(Difference listings)
================================

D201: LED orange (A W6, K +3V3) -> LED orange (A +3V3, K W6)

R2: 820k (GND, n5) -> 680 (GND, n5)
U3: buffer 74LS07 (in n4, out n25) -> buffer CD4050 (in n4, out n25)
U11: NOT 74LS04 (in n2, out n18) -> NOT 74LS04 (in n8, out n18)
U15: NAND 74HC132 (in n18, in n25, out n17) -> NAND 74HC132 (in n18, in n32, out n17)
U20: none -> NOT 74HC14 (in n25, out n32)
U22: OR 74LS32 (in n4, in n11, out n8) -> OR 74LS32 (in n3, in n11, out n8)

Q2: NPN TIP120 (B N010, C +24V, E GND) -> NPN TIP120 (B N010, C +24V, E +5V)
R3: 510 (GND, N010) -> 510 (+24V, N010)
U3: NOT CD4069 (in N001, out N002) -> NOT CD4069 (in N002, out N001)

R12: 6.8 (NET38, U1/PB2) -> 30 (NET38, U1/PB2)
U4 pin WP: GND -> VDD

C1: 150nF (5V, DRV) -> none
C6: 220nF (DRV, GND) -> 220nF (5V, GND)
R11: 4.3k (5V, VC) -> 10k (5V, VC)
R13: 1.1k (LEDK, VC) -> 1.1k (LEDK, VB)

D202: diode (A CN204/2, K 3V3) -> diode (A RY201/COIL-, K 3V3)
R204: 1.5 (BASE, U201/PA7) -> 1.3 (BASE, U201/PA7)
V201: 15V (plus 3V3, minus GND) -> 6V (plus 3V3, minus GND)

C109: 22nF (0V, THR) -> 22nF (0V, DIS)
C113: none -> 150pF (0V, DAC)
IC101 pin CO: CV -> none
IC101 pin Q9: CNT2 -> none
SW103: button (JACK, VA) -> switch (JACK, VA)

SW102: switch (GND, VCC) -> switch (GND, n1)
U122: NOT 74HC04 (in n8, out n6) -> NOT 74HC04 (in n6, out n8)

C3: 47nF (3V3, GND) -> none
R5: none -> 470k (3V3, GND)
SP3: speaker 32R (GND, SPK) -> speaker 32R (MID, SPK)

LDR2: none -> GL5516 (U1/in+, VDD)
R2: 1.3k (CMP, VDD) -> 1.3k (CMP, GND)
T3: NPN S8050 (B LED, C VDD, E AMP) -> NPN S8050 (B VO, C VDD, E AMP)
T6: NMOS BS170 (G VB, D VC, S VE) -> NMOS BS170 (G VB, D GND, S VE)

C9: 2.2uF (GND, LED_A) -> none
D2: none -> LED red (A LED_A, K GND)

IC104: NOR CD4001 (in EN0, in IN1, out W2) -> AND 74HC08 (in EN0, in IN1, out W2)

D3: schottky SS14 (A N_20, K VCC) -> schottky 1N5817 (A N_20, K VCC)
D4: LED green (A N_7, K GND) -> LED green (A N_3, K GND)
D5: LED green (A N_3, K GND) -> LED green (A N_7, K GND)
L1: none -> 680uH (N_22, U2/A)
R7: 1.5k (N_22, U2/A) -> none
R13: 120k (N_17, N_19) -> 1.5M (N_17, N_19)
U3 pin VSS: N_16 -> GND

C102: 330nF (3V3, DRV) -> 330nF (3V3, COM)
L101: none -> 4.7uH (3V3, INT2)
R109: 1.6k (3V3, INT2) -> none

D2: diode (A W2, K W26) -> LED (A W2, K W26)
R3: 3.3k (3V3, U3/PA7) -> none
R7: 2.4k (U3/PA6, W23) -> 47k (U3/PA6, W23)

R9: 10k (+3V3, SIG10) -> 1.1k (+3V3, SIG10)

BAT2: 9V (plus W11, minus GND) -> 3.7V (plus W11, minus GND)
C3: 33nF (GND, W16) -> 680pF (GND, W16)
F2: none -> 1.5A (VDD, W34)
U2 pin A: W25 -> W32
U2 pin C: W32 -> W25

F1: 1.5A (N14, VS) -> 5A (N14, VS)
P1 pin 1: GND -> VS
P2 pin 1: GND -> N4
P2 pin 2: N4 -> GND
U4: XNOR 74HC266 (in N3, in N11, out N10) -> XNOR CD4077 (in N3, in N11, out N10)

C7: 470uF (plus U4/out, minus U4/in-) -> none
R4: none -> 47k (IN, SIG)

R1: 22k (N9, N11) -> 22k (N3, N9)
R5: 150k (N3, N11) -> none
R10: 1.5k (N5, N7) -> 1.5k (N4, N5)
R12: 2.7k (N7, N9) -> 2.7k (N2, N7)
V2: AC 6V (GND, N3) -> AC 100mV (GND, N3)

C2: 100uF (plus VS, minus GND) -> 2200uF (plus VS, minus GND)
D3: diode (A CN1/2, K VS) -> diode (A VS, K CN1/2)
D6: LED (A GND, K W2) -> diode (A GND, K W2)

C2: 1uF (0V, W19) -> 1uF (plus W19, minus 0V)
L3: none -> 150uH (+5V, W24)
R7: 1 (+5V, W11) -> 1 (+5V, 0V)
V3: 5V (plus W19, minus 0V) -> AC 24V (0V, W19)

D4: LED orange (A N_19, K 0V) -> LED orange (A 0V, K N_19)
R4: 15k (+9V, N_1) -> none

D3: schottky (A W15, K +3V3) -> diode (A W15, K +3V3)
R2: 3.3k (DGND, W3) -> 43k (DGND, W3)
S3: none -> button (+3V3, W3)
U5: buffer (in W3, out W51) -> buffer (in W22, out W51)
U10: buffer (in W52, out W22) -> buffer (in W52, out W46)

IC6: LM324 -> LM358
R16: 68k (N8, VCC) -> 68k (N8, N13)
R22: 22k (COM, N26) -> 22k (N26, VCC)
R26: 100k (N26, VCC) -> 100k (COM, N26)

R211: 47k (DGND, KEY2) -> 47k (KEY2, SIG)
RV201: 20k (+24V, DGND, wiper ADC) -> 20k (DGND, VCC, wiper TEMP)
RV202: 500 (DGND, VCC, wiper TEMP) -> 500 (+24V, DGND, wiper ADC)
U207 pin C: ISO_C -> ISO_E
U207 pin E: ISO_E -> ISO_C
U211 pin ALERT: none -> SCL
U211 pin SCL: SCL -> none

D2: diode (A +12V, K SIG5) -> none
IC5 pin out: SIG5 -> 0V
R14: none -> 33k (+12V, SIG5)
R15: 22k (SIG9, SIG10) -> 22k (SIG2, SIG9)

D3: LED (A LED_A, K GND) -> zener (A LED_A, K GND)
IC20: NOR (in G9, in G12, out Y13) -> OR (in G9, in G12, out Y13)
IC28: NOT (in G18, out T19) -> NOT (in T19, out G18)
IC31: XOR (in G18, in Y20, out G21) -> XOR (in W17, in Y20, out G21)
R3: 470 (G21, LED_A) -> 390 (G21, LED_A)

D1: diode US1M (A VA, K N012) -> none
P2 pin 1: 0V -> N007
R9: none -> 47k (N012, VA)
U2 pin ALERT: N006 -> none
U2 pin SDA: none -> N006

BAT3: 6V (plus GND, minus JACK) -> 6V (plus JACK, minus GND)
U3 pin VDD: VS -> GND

================================

> _The task_: Retype exactly the lines above, from the one with "R12: 6.8 (NET38, U1/PB2)" through the one with "R204: 1.5 (BASE, U201/PA7)", inclusive.

> _Expected answer_:
R12: 6.8 (NET38, U1/PB2) -> 30 (NET38, U1/PB2)
U4 pin WP: GND -> VDD

C1: 150nF (5V, DRV) -> none
C6: 220nF (DRV, GND) -> 220nF (5V, GND)
R11: 4.3k (5V, VC) -> 10k (5V, VC)
R13: 1.1k (LEDK, VC) -> 1.1k (LEDK, VB)

D202: diode (A CN204/2, K 3V3) -> diode (A RY201/COIL-, K 3V3)
R204: 1.5 (BASE, U201/PA7) -> 1.3 (BASE, U201/PA7)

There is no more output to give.